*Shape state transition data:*
======

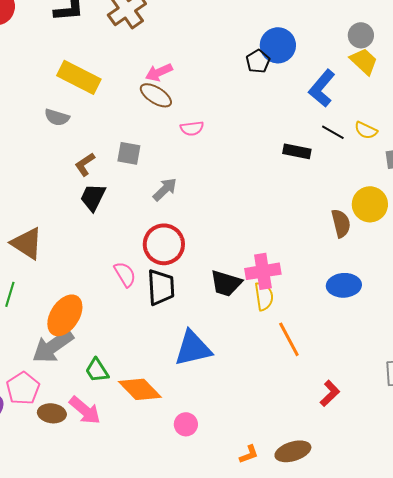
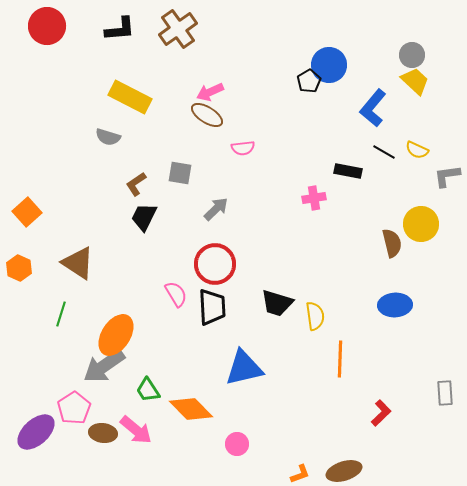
pink cross: (263, 271) -> (314, 198), moved, size x0.7
orange line: (289, 339) -> (340, 359), turned 30

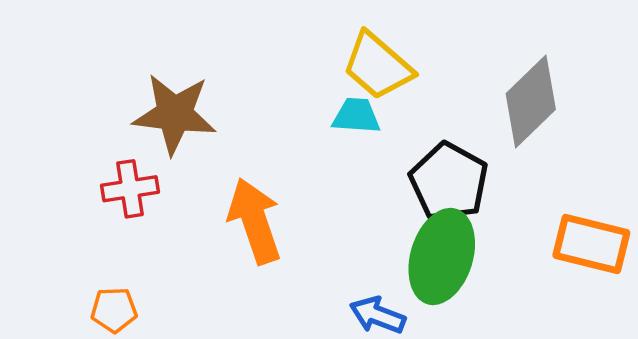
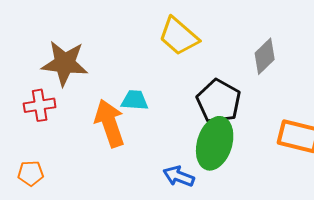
gray diamond: (531, 102) -> (265, 56), size x0.7
cyan trapezoid: (356, 116) -> (135, 100), moved

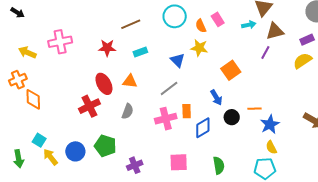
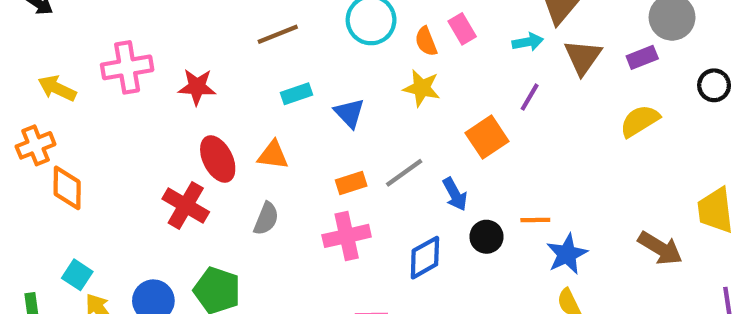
brown triangle: (275, 31) -> (583, 57), turned -42
purple rectangle: (307, 40) -> (642, 57), moved
red star: (107, 48) -> (197, 87), moved
purple line: (265, 52) -> (530, 97), moved
blue triangle: (177, 60) -> (349, 113), moved
gray line: (169, 88) -> (404, 173), moved
red cross: (89, 106) -> (186, 205), turned -35
orange rectangle: (187, 111) -> (351, 183), moved, turned 72

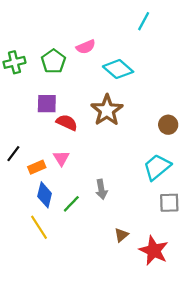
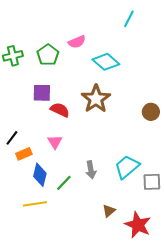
orange rectangle: (37, 167) -> (24, 154), moved
cyan trapezoid: (157, 167) -> (127, 167), moved
yellow line: (39, 227) -> (35, 204), turned -65

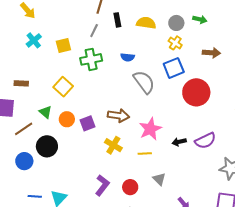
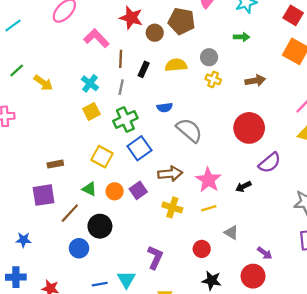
green arrow: (200, 19) -> (242, 37), moved
black rectangle: (117, 20) -> (144, 69), turned 48
cyan cross: (34, 40) -> (90, 83), moved
blue square: (174, 68) -> (139, 148), moved
purple semicircle: (205, 141) -> (270, 163), moved
purple L-shape: (102, 185) -> (155, 257), moved

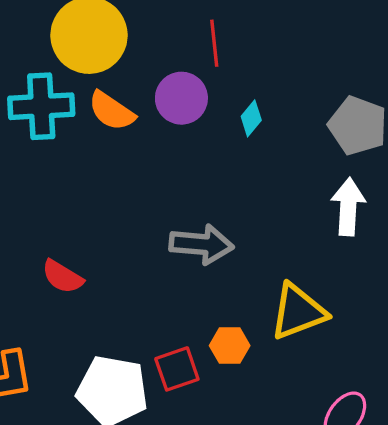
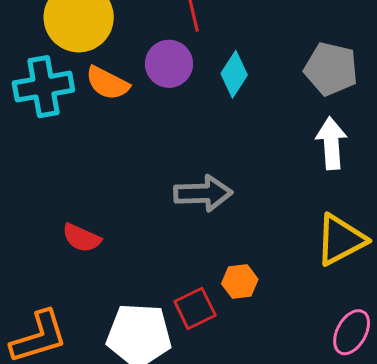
cyan diamond: (251, 118) -> (234, 74), size x1.4
yellow triangle: (298, 312) -> (341, 240), moved

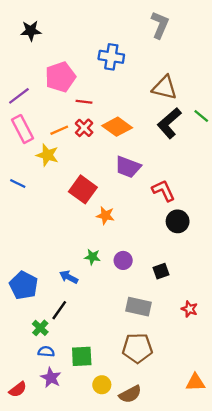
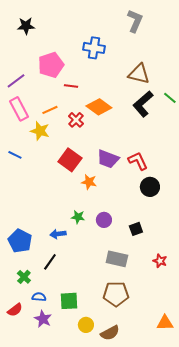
red cross: (84, 128) -> (76, 120), moved
purple trapezoid: (128, 167) -> (108, 159), moved
blue arrow: (69, 277) -> (58, 234), turned -35
green cross: (40, 328) -> (24, 277), moved
red semicircle: (18, 389) -> (15, 310), moved

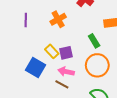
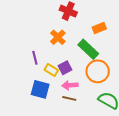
orange cross: (58, 19) -> (58, 37), moved
purple line: (26, 20) -> (35, 58), moved
green rectangle: (94, 41) -> (88, 49), size x1.5

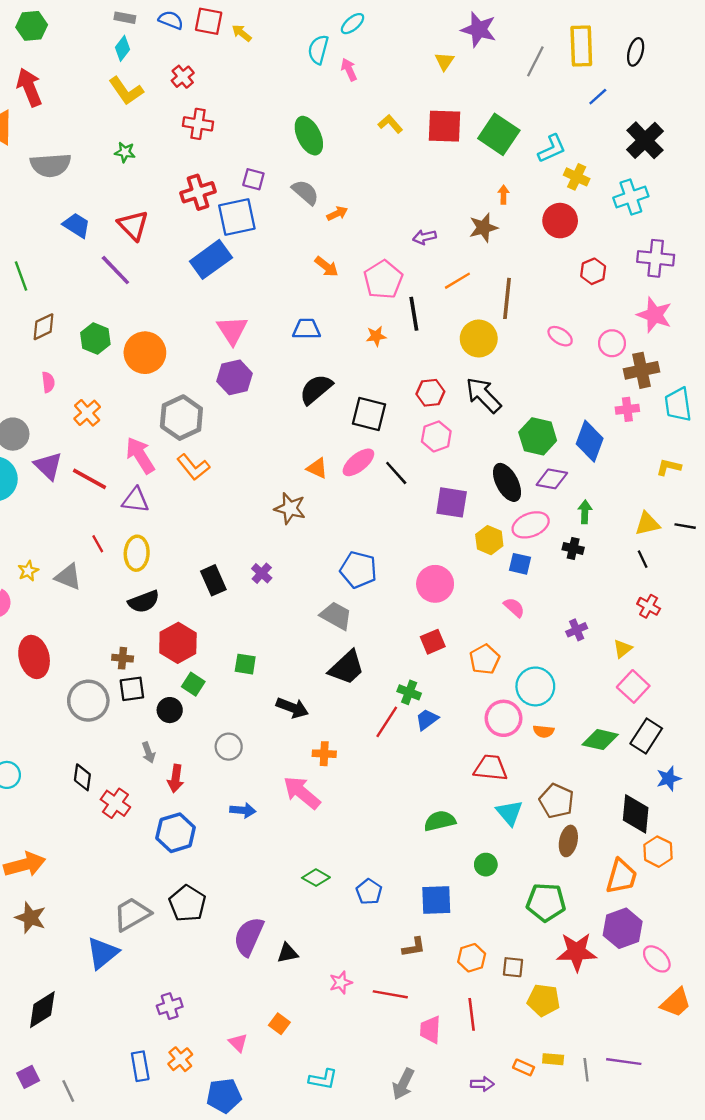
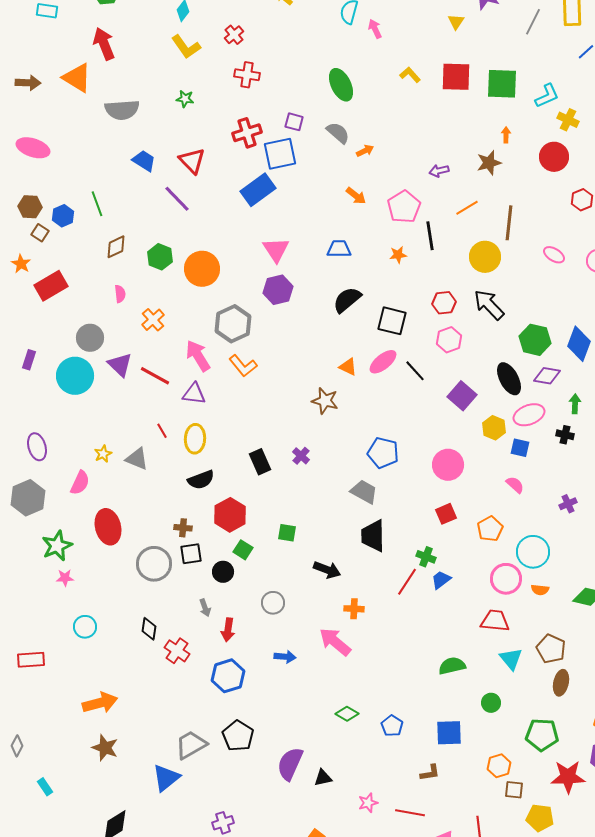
green square: (499, 134) -> (502, 84), turned -32
purple square: (452, 502) -> (462, 396), turned 32
black trapezoid: (347, 668) -> (373, 536), turned 132
orange hexagon: (472, 958) -> (499, 766), moved

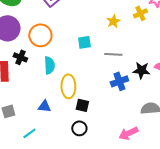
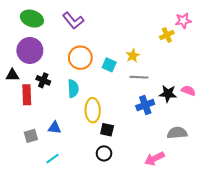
yellow star: (113, 21) -> (133, 56), moved
orange circle: (40, 35) -> (80, 58), moved
cyan square: (84, 42) -> (109, 65), turned 32
blue triangle: (44, 106) -> (55, 128), moved

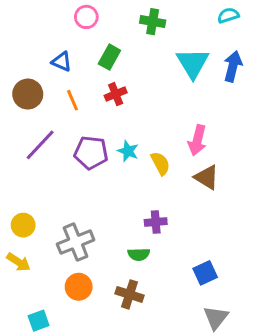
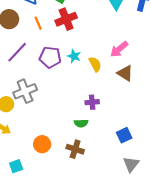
red cross: (116, 94) -> (66, 19), size x1.5
pink arrow: (197, 140) -> (119, 49), turned 36
gray cross: (76, 242) -> (25, 91), moved

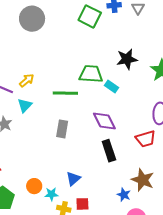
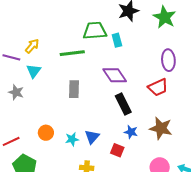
cyan rectangle: (112, 87) -> (117, 40), turned 48
orange circle: (34, 186) -> (46, 133), moved
cyan star: (51, 194) -> (72, 139), moved
blue star: (124, 195) -> (131, 132), moved
red square: (82, 204) -> (117, 150), moved, turned 32

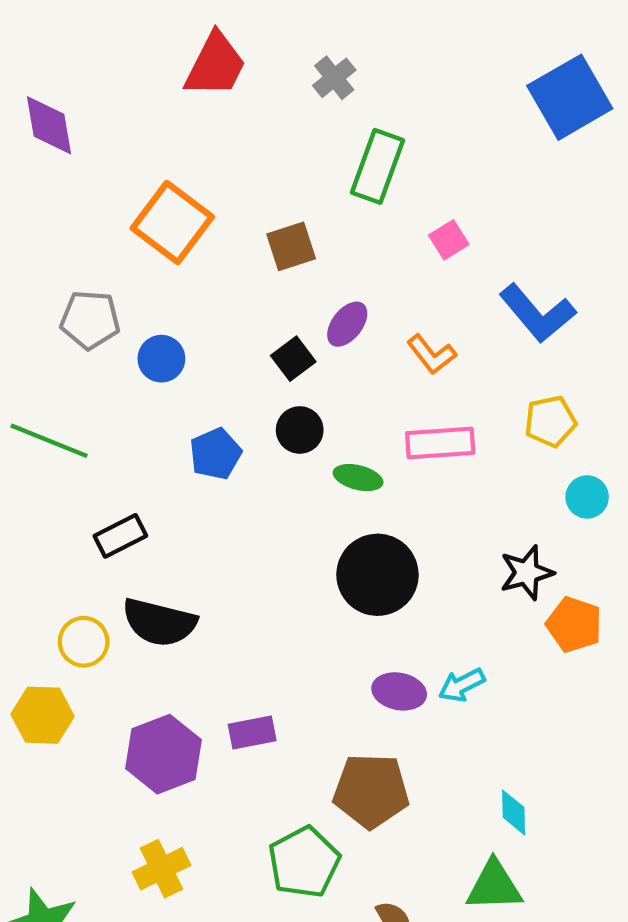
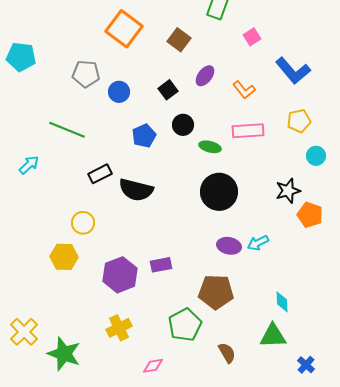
brown square: (291, 246) -> (179, 40), turned -35
black square: (293, 359) -> (168, 90), moved
black semicircle: (159, 622) -> (136, 190), moved

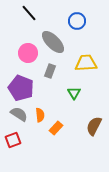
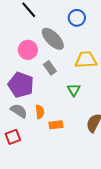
gray rectangle: (50, 71) -> (50, 68), turned -56
orange rectangle: (56, 128) -> (56, 125), turned 40

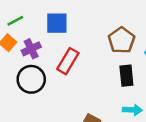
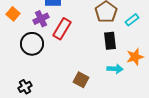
purple cross: (31, 49) -> (41, 19), moved

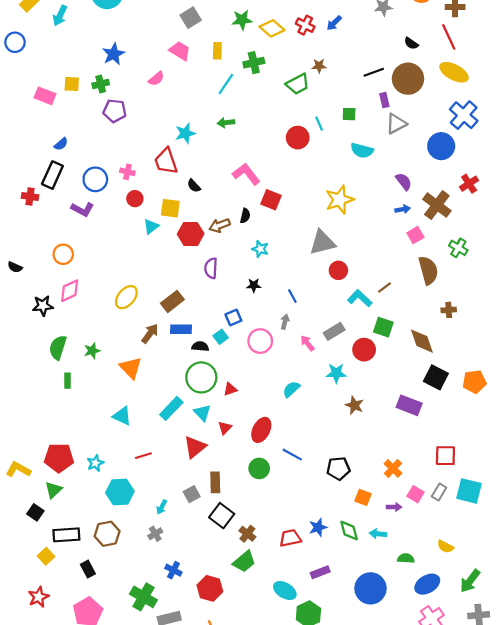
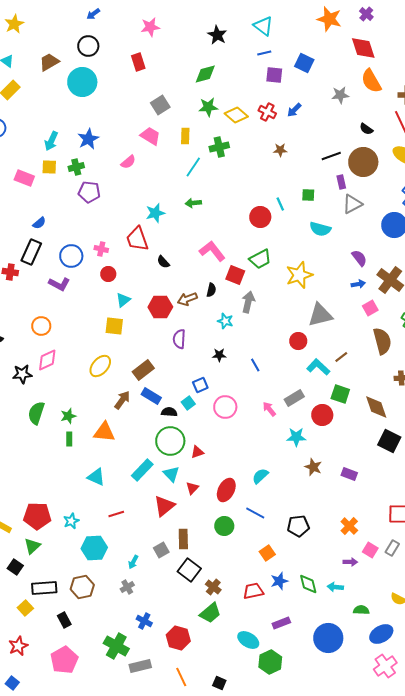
cyan arrow: (60, 16) -> (51, 141), moved
green trapezoid: (298, 84) -> (260, 259), moved
yellow square: (170, 208) -> (114, 326), moved
gray triangle: (322, 243) -> (320, 315), moved
gray arrow: (285, 322) -> (248, 302), moved, size x1.5
blue rectangle: (181, 329) -> (151, 396), turned 30
orange triangle: (131, 368) -> (104, 432), turned -40
green rectangle: (67, 381) -> (69, 439), moved
cyan semicircle: (291, 389) -> (260, 476), moved
purple rectangle: (409, 405) -> (349, 474), moved, size x0.7
orange square: (363, 497) -> (267, 553), moved, turned 35

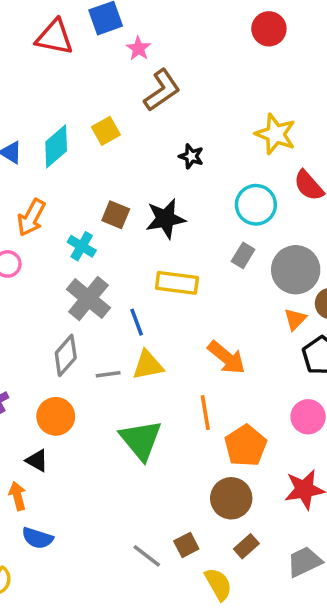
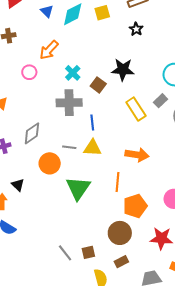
black star: (191, 156) -> (136, 29), moved
brown square: (116, 215) -> (98, 85), moved
yellow rectangle: (177, 283) -> (136, 109), moved, turned 35
gray cross: (88, 299) -> (69, 103), turned 35
gray diamond: (66, 355) -> (32, 133), moved
orange arrow: (226, 358) -> (137, 155), turned -45
orange circle: (56, 416) -> (50, 163), moved

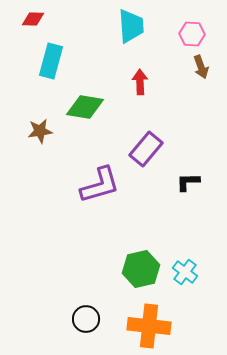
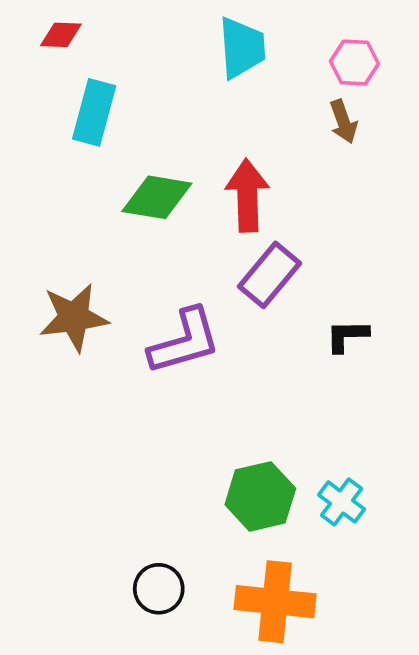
brown arrow: (201, 67) -> (343, 122), moved
red arrow: (140, 82) -> (247, 195), moved, size x1.5
brown star: (40, 131) -> (74, 317), moved, size x1.5

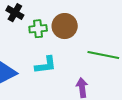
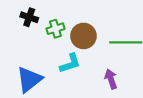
brown circle: (65, 26) -> (83, 36), moved

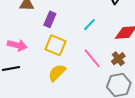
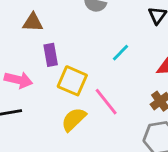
purple rectangle: (50, 19) -> (51, 55), moved, turned -35
pink line: (92, 58) -> (106, 102), moved

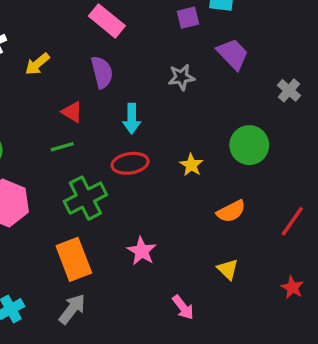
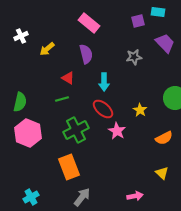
red ellipse: (130, 163) -> (103, 109), turned 50
pink star: (142, 251) -> (117, 131), moved
pink arrow: (183, 307) -> (135, 196), turned -63
gray arrow: (72, 309) -> (82, 197), moved

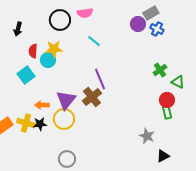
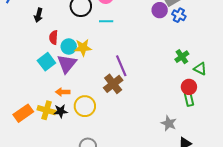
cyan line: (94, 41) -> (106, 21), moved, turned -40
yellow star: (54, 49) -> (83, 48), moved
purple triangle: (66, 100) -> (67, 64), moved

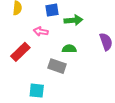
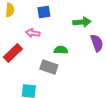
green arrow: (73, 20) -> (82, 22), moved

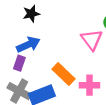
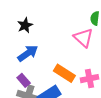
purple rectangle: (19, 63) -> (24, 80), moved, turned -48

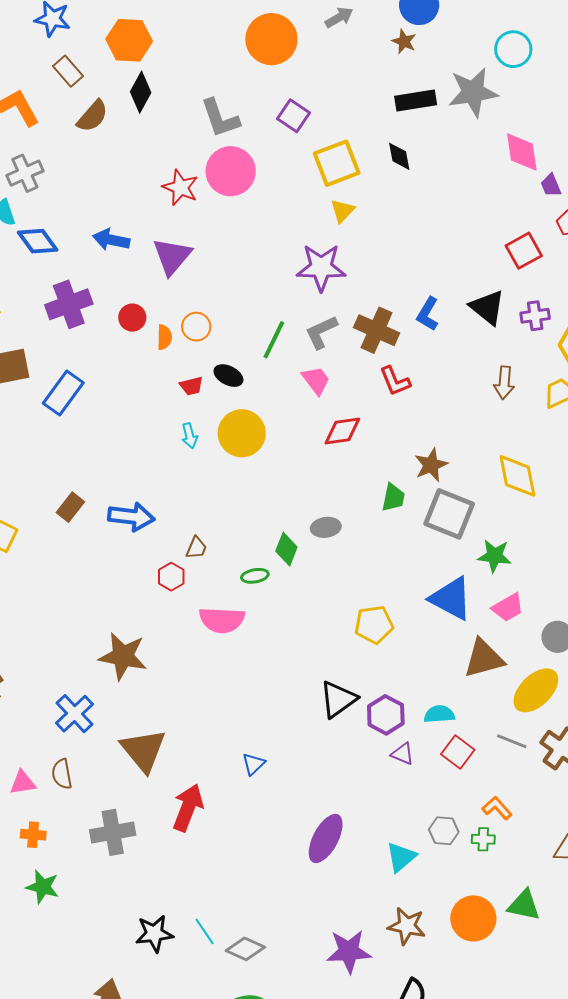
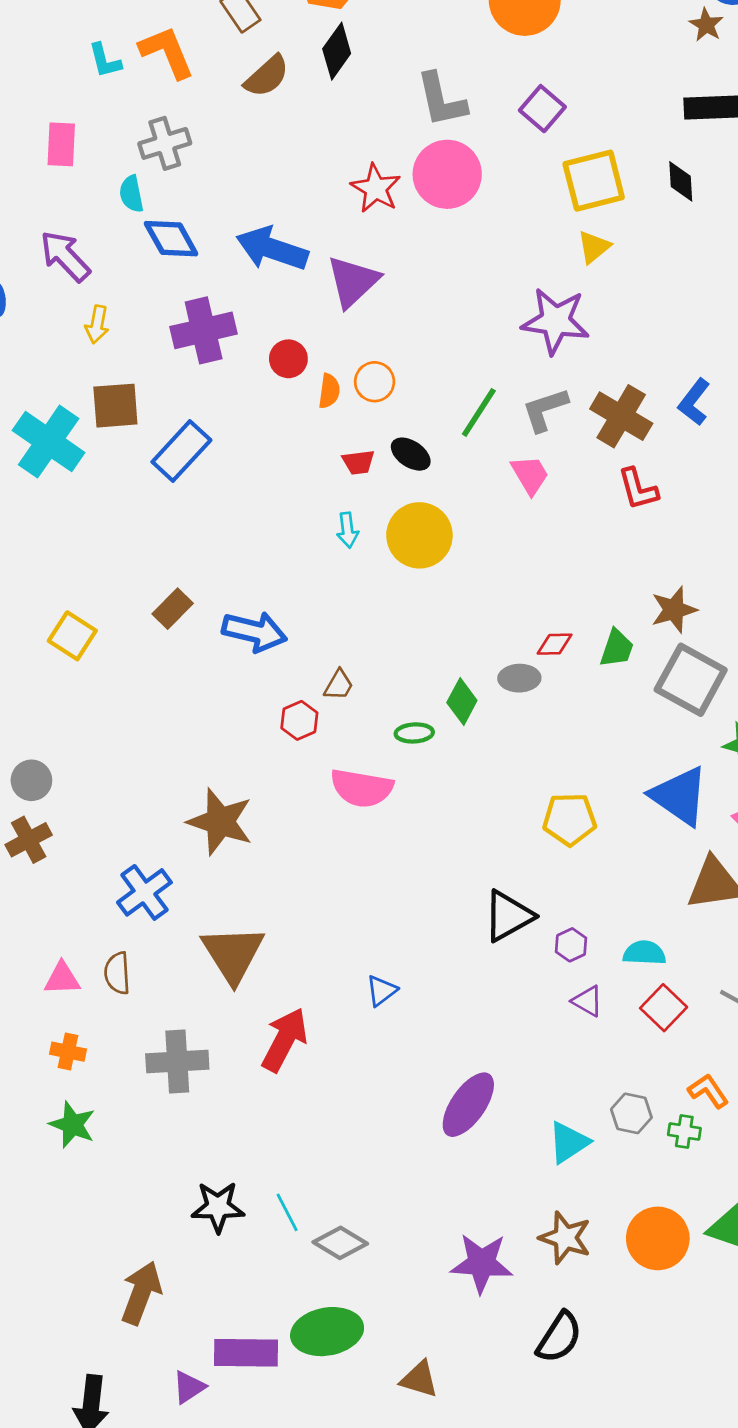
blue arrow: (111, 240) -> (272, 249), size x1.4
red diamond: (342, 431) -> (555, 644), moved, size x0.7
purple hexagon: (386, 715) -> (571, 945), size x0.6

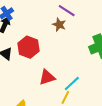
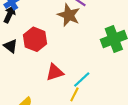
brown star: (59, 25) -> (69, 15), size x1.5

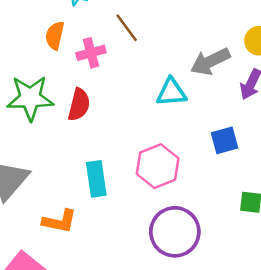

======

*Task to carry out:* What you write out is the stretch of entries from the line containing "gray rectangle: (50, 71)" to the line containing "orange triangle: (131, 368)", word for word, with both end lines and no pictures.

*Answer box:*
gray rectangle: (50, 71) -> (50, 68), turned -56
orange rectangle: (56, 128) -> (56, 125), turned 40

purple cross: (31, 49) -> (41, 19), moved

cyan arrow: (60, 16) -> (51, 141), moved
green trapezoid: (298, 84) -> (260, 259), moved
yellow square: (170, 208) -> (114, 326), moved
gray triangle: (322, 243) -> (320, 315), moved
gray arrow: (285, 322) -> (248, 302), moved, size x1.5
blue rectangle: (181, 329) -> (151, 396), turned 30
orange triangle: (131, 368) -> (104, 432), turned -40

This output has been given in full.